An exact copy of the entries is needed, with every picture left out.

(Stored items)
──────
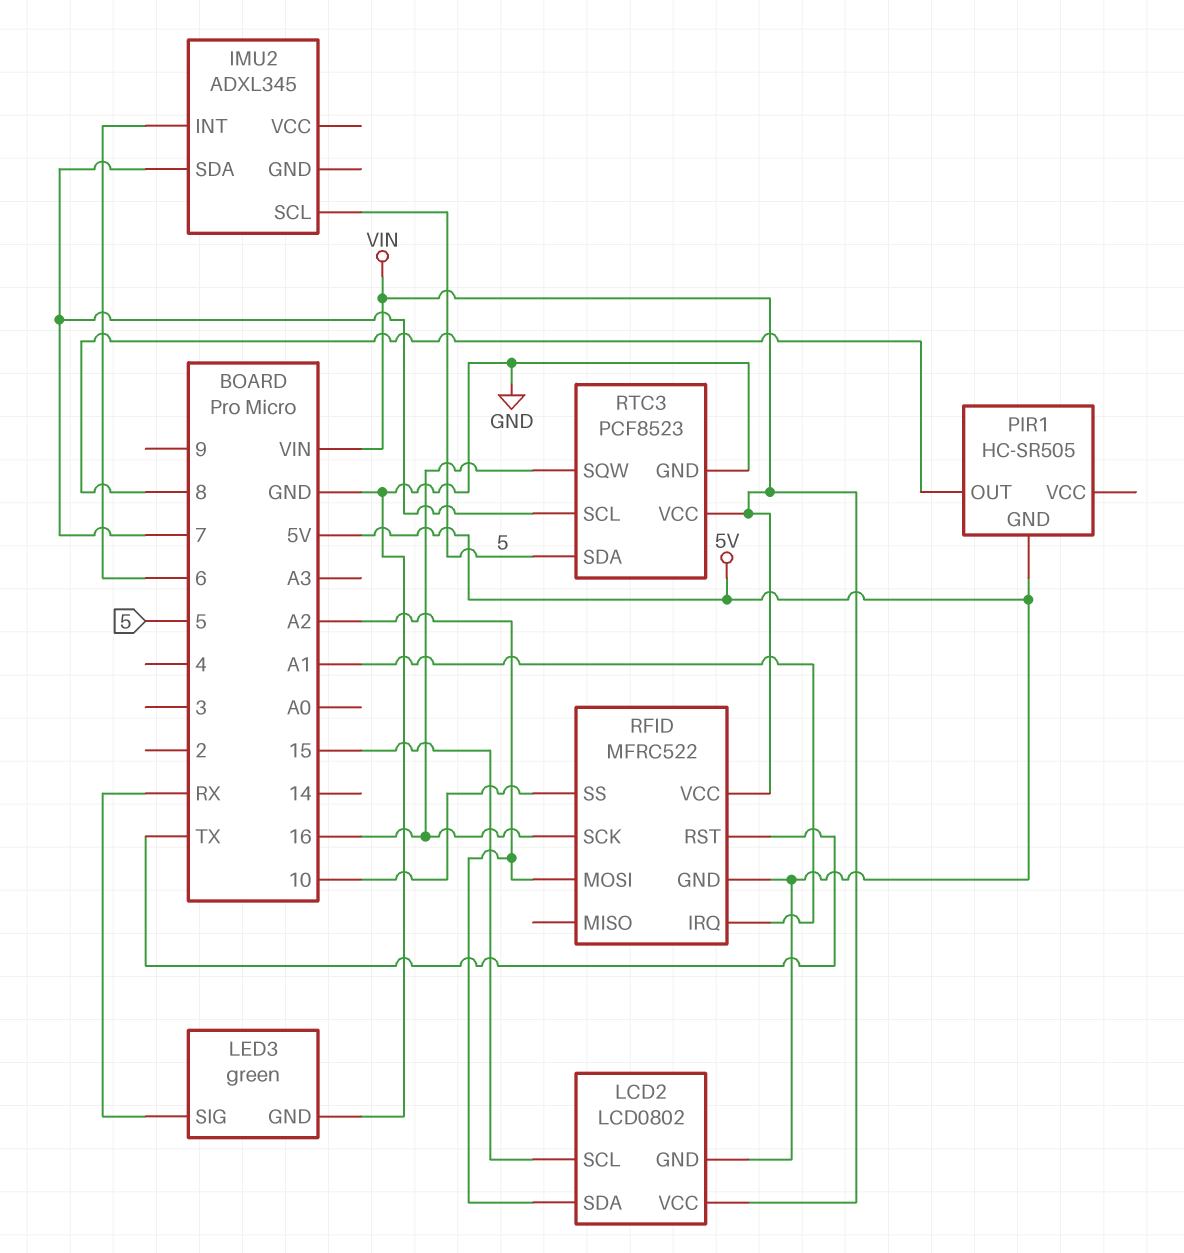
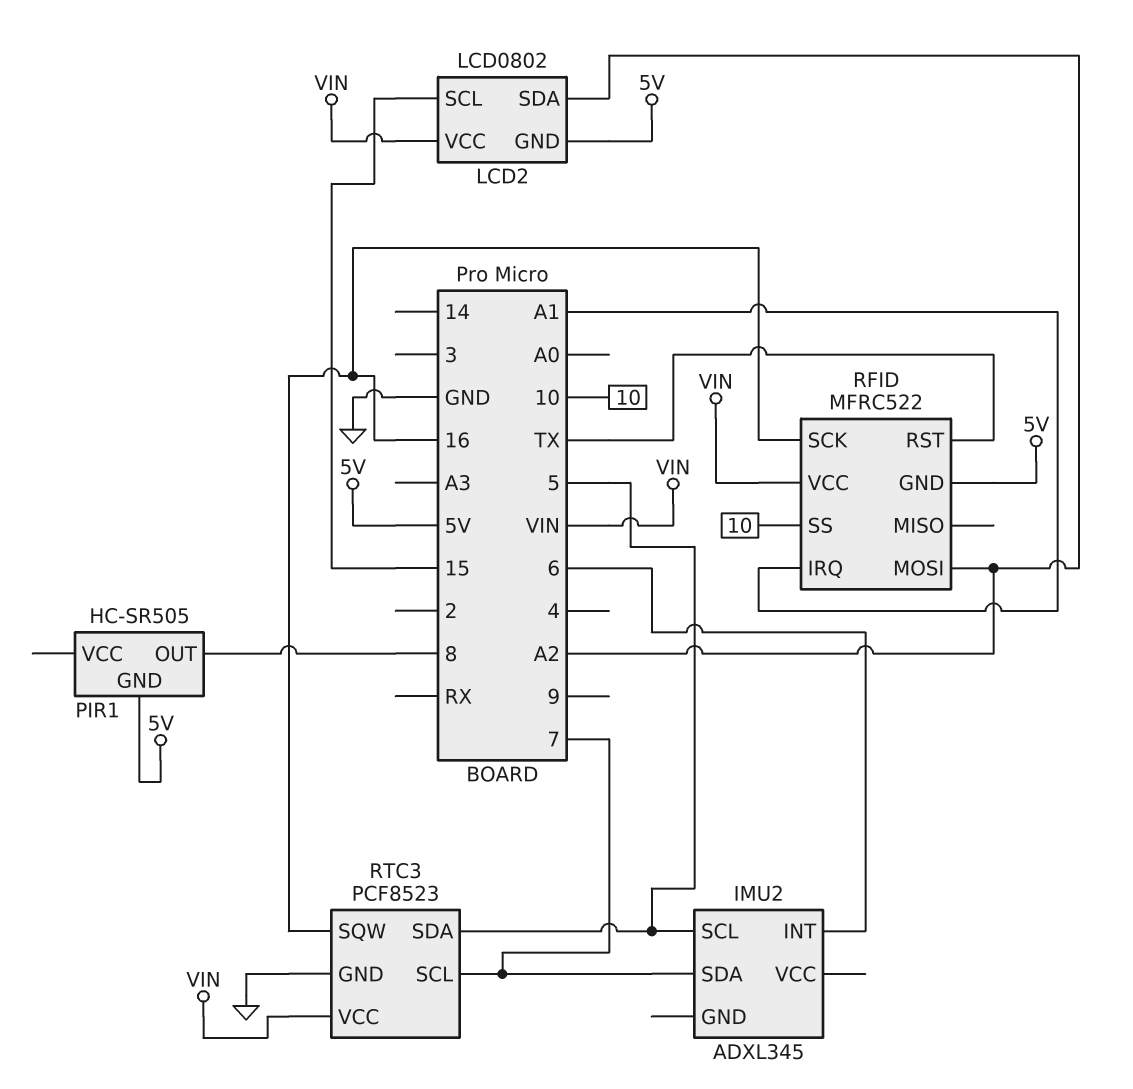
LED3: green -> none
LED3 pin GND: GND -> none
LED3 pin SIG: RX -> none

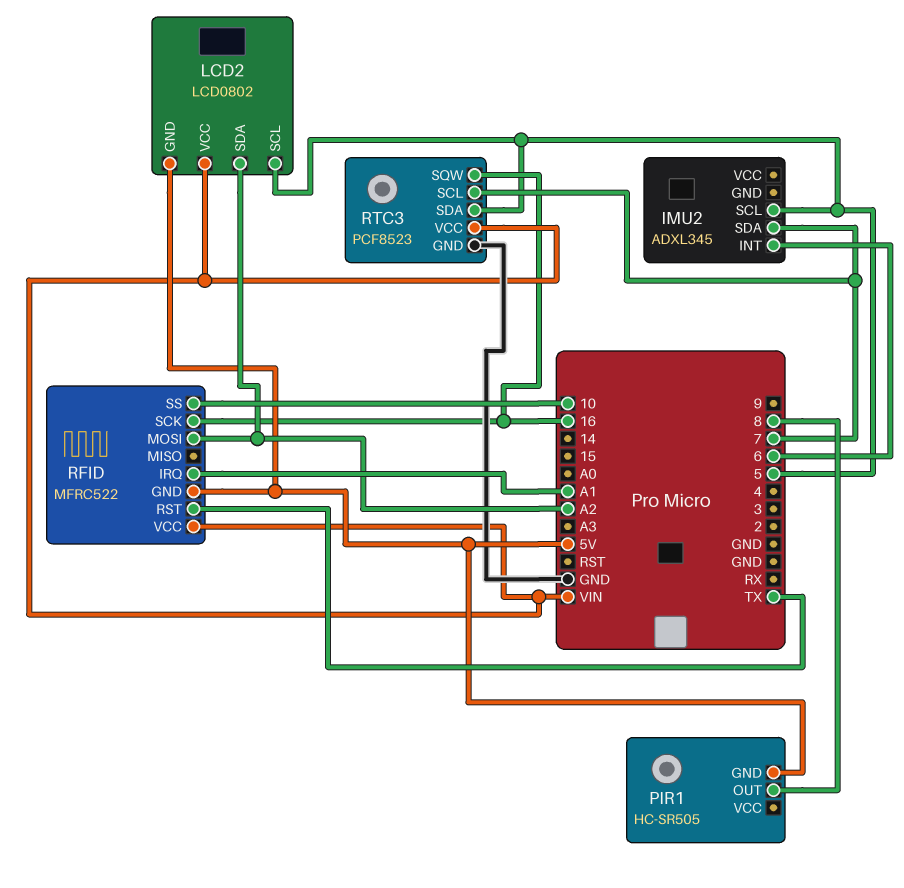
LCD2 pin SCL: 15 -> 5

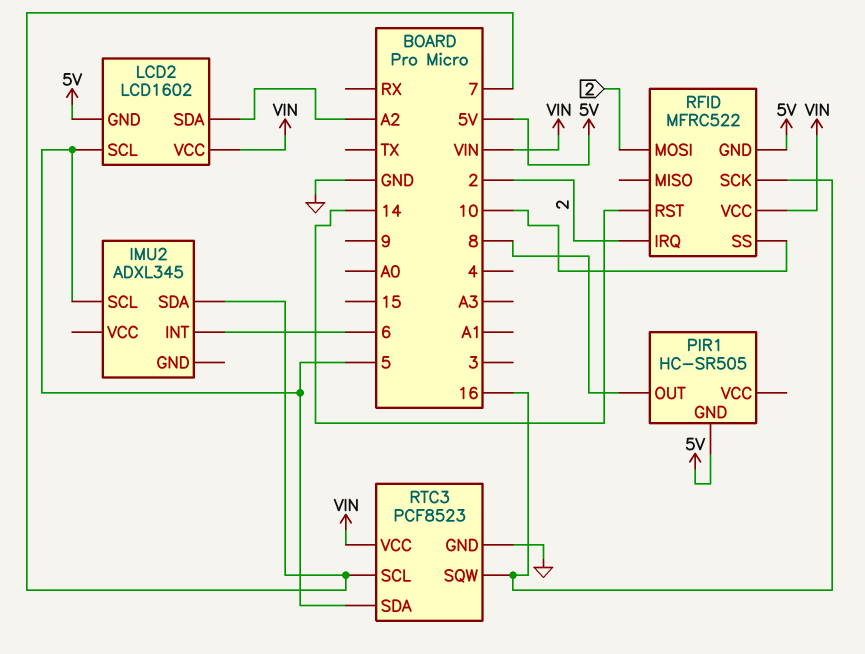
LCD2: LCD0802 -> LCD1602
RFID pin IRQ: A1 -> 2
RFID pin MOSI: A2 -> 2
RFID pin RST: TX -> 14

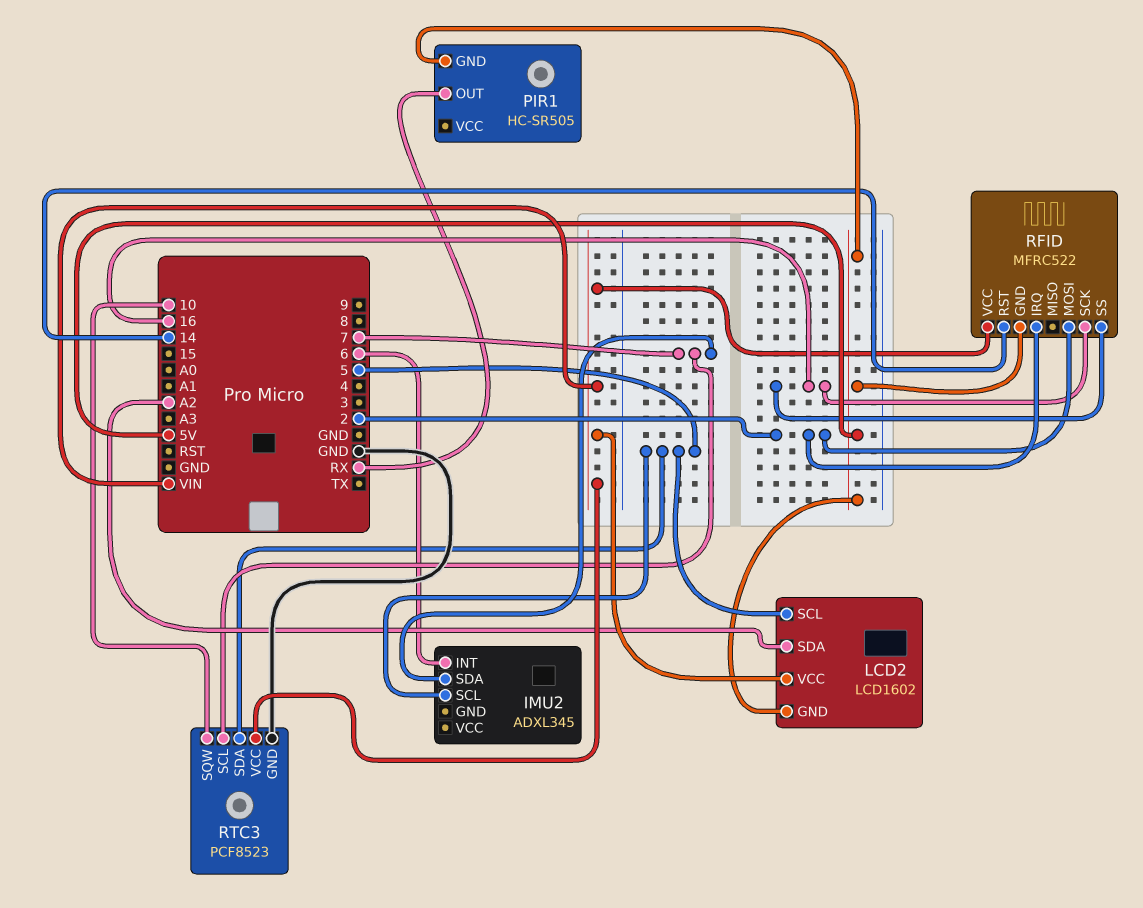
PIR1 pin OUT: 8 -> RX
RFID pin SS: 10 -> 16
RTC3 pin SQW: 16 -> 10

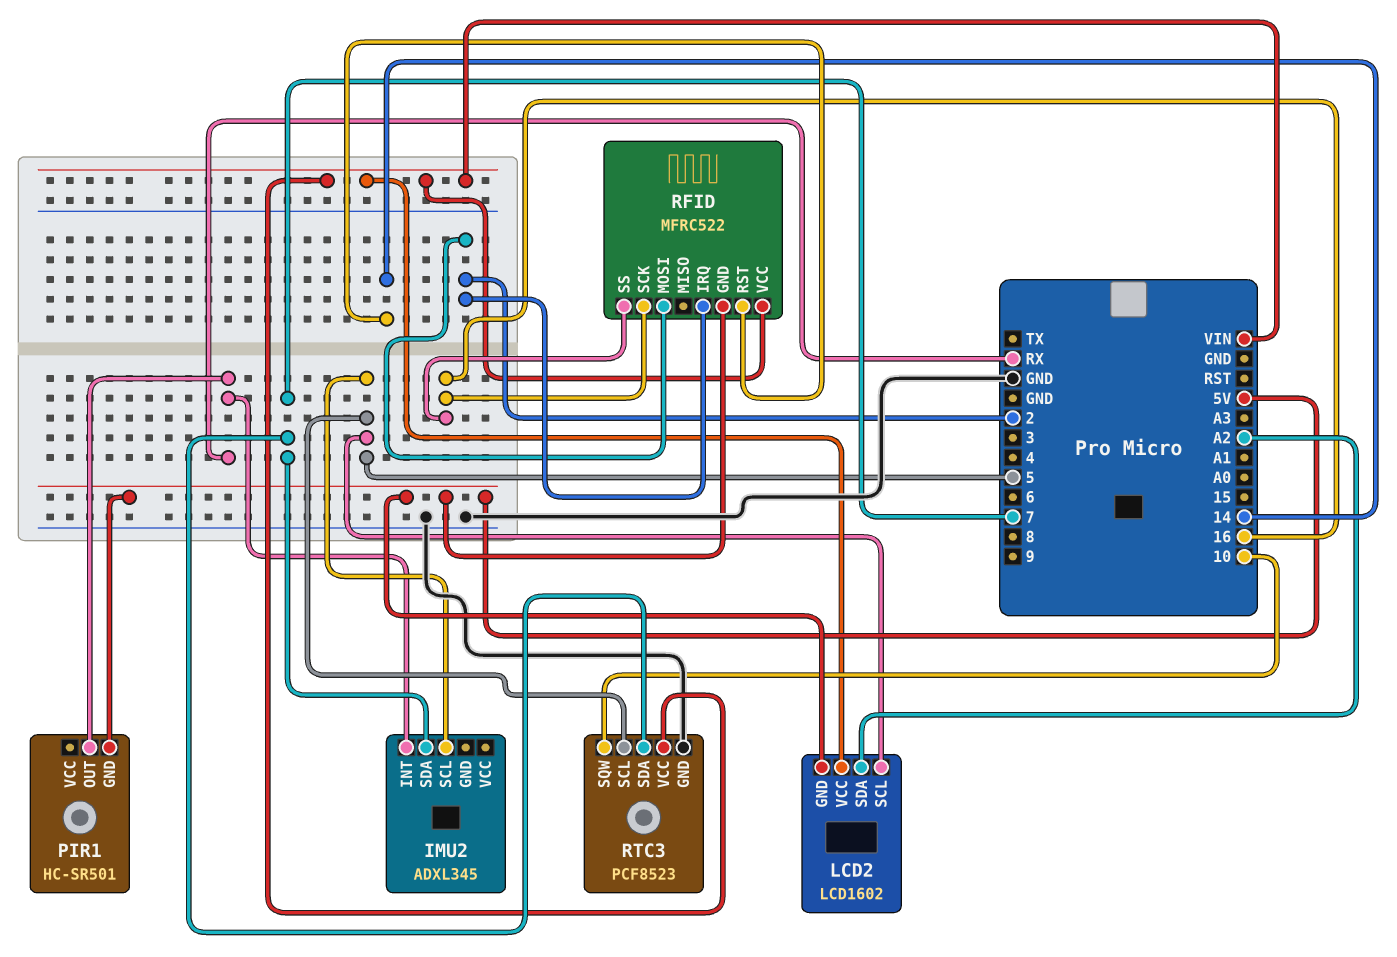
IMU2 pin INT: 6 -> RX
PIR1: HC-SR505 -> HC-SR501
RTC3 pin SCL: 7 -> 5
RTC3 pin SDA: 5 -> 7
──────
**Result for this exercise**
LED3: green -> none
LED3 pin GND: GND -> none
LED3 pin SIG: RX -> none

LCD2 pin SCL: 15 -> 5

LCD2: LCD0802 -> LCD1602
RFID pin IRQ: A1 -> 2
RFID pin MOSI: A2 -> 2
RFID pin RST: TX -> 14

PIR1 pin OUT: 8 -> RX
RFID pin SS: 10 -> 16
RTC3 pin SQW: 16 -> 10

IMU2 pin INT: 6 -> RX
PIR1: HC-SR505 -> HC-SR501
RTC3 pin SCL: 7 -> 5
RTC3 pin SDA: 5 -> 7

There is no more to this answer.